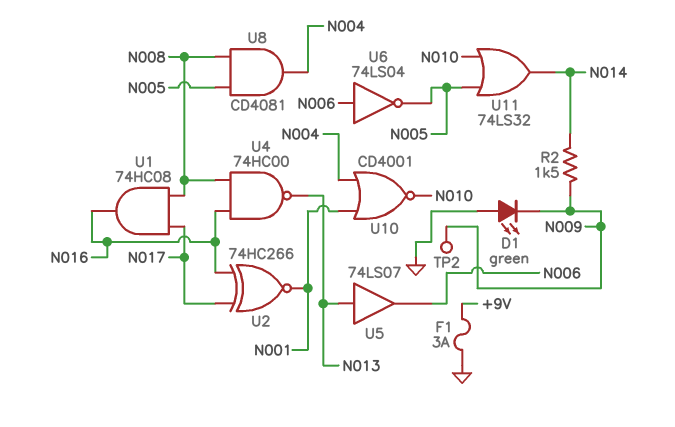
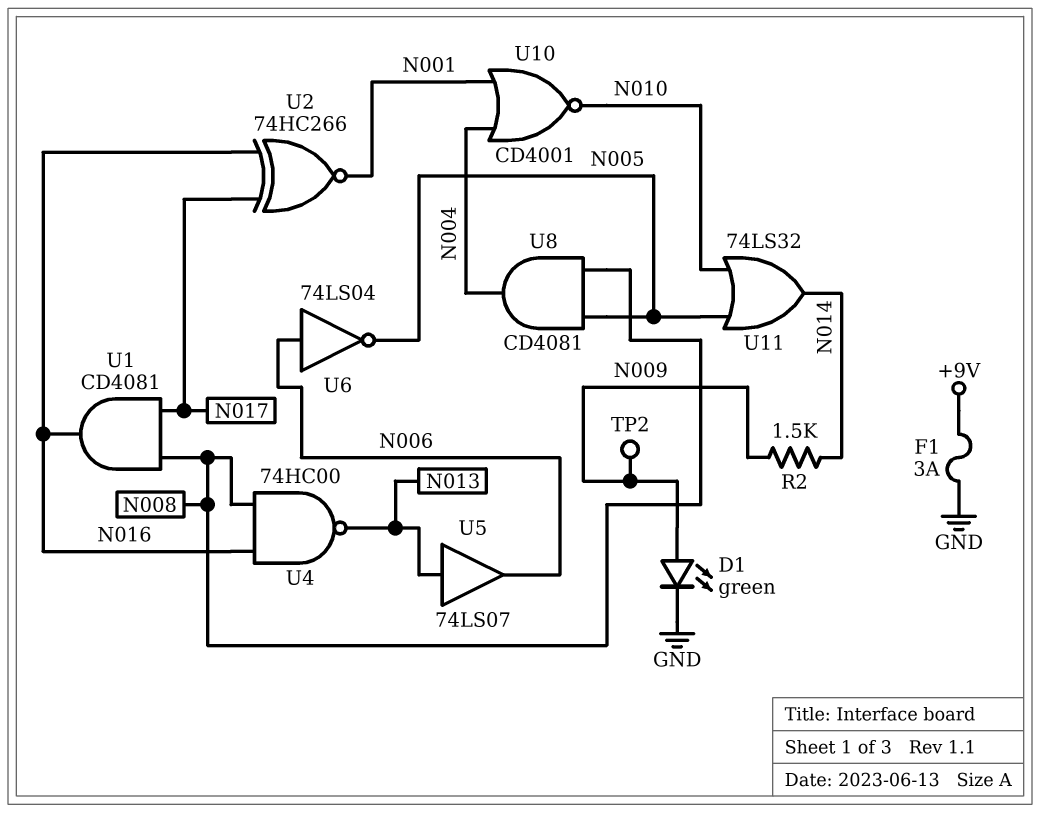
D1: LED green (A GND, K N009) -> LED green (A N009, K GND)
U1: AND 74HC08 (in N008, in N017, out N016) -> AND CD4081 (in N008, in N017, out N016)

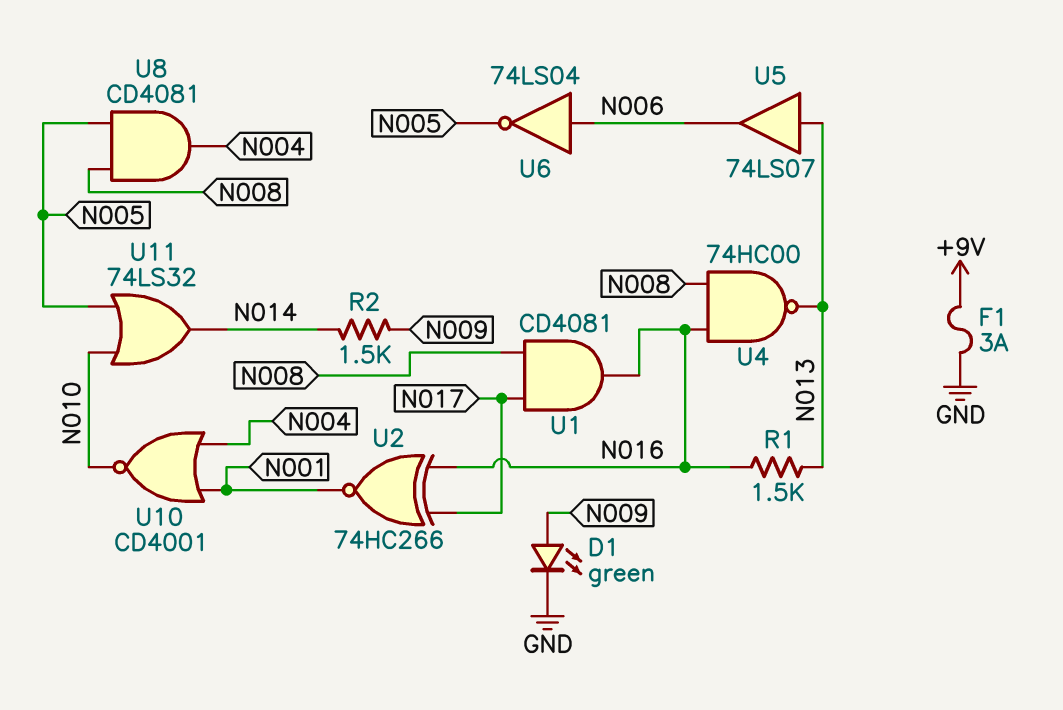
R1: none -> 1.5k (N013, N016)
TP2: test point (N009) -> none

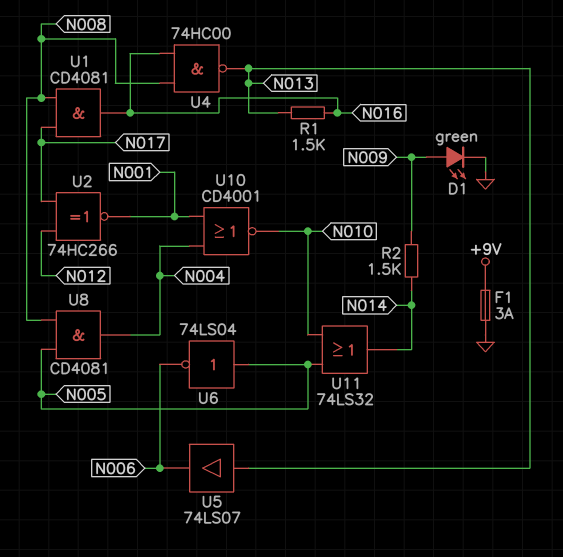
U2: XNOR 74HC266 (in N016, in N017, out N001) -> XNOR 74HC266 (in N012, in N017, out N001)
U6: NOT 74LS04 (in N006, out N005) -> NOT 74LS04 (in N005, out N006)

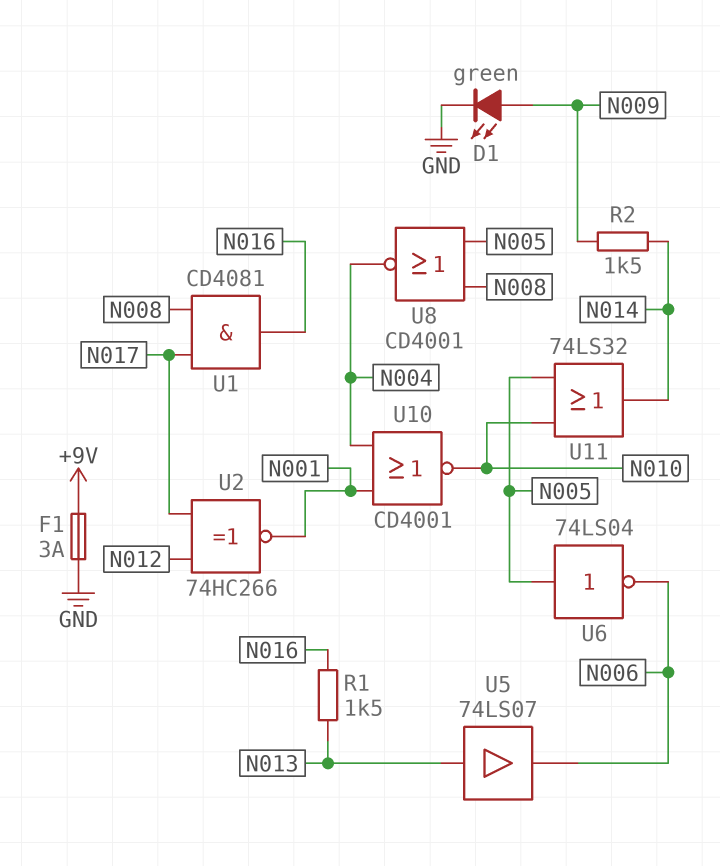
U4: NAND 74HC00 (in N008, in N016, out N013) -> none
U8: AND CD4081 (in N005, in N008, out N004) -> NOR CD4001 (in N005, in N008, out N004)

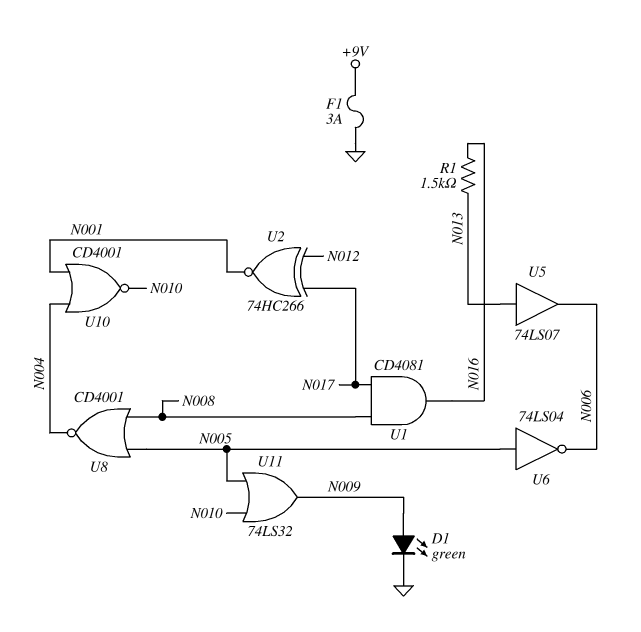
R2: 1.5k (N009, N014) -> none
U11: OR 74LS32 (in N005, in N010, out N014) -> OR 74LS32 (in N005, in N010, out N009)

### Work request
Write out exactly the lines from the line holding "U8: AND CD4081" through the last line of the records above, inclusive, and nothing more. Leave out the pictures.

### Solution to the problem
U8: AND CD4081 (in N005, in N008, out N004) -> NOR CD4001 (in N005, in N008, out N004)

R2: 1.5k (N009, N014) -> none
U11: OR 74LS32 (in N005, in N010, out N014) -> OR 74LS32 (in N005, in N010, out N009)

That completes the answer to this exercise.